[Start of section]

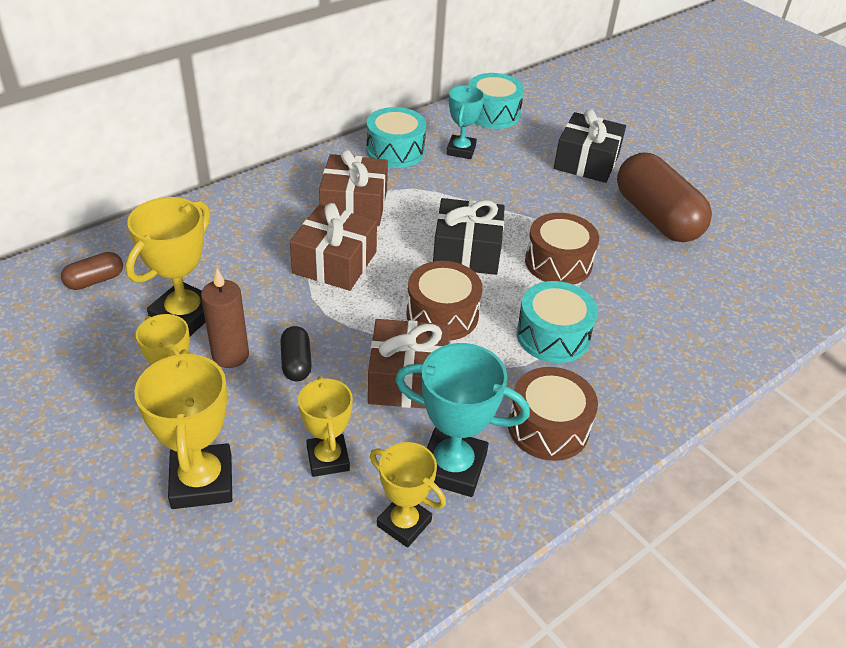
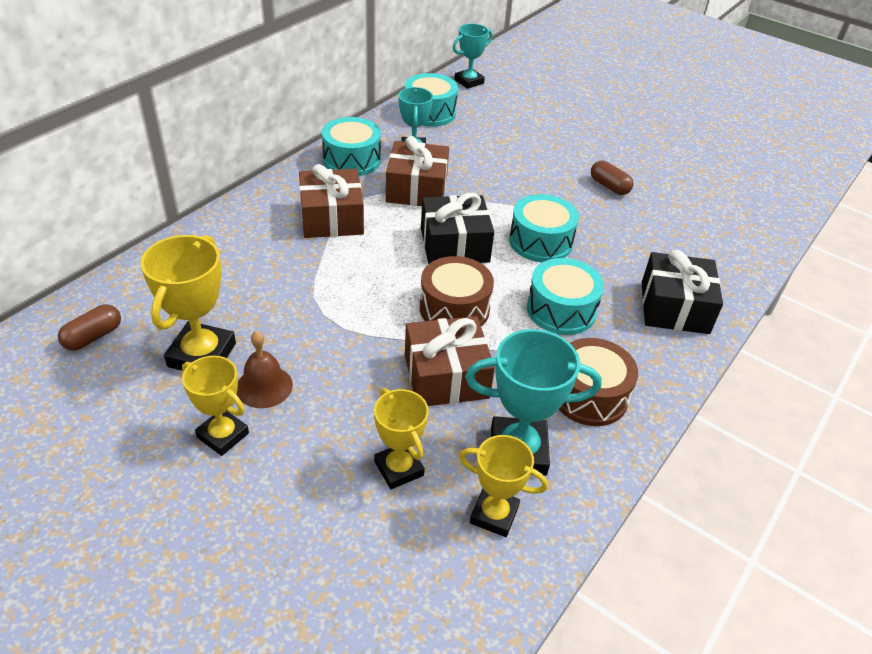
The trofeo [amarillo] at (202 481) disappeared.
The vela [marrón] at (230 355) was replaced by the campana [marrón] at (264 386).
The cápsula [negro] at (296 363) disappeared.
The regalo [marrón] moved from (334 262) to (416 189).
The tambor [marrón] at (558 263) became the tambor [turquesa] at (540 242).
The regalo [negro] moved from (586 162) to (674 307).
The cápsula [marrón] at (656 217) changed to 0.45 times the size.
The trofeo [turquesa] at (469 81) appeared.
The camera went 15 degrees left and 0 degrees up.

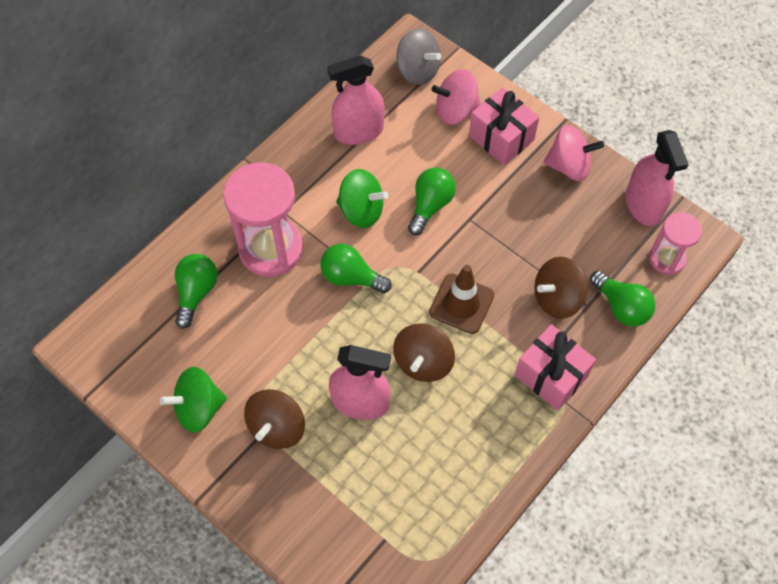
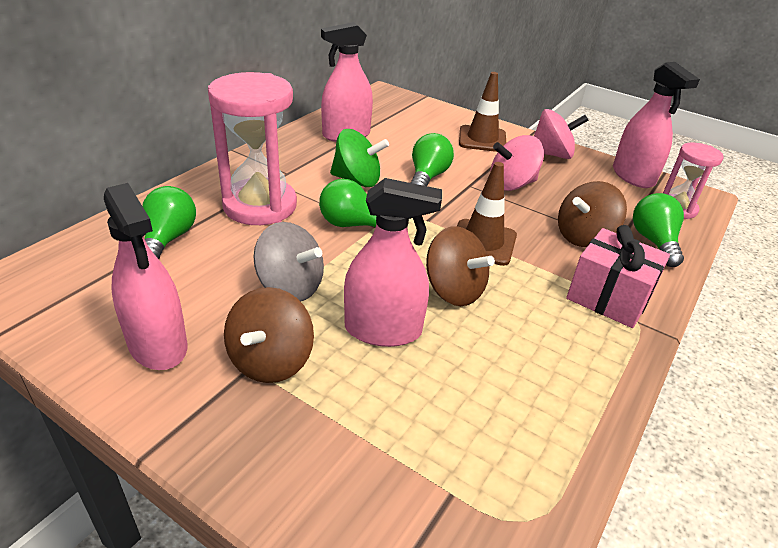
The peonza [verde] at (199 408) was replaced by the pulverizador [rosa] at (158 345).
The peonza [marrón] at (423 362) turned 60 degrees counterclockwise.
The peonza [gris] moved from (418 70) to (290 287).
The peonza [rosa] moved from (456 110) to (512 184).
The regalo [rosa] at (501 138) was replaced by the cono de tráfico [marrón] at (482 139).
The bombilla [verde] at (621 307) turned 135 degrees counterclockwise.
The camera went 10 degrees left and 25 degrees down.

[End of section]

→ WHAT IS EXPECTED
When the word "turned" appears in a line of the listing, pull that line out.

→ EXERCISE RESPONSE
The peonza [marrón] at (423 362) turned 60 degrees counterclockwise.
The bombilla [verde] at (621 307) turned 135 degrees counterclockwise.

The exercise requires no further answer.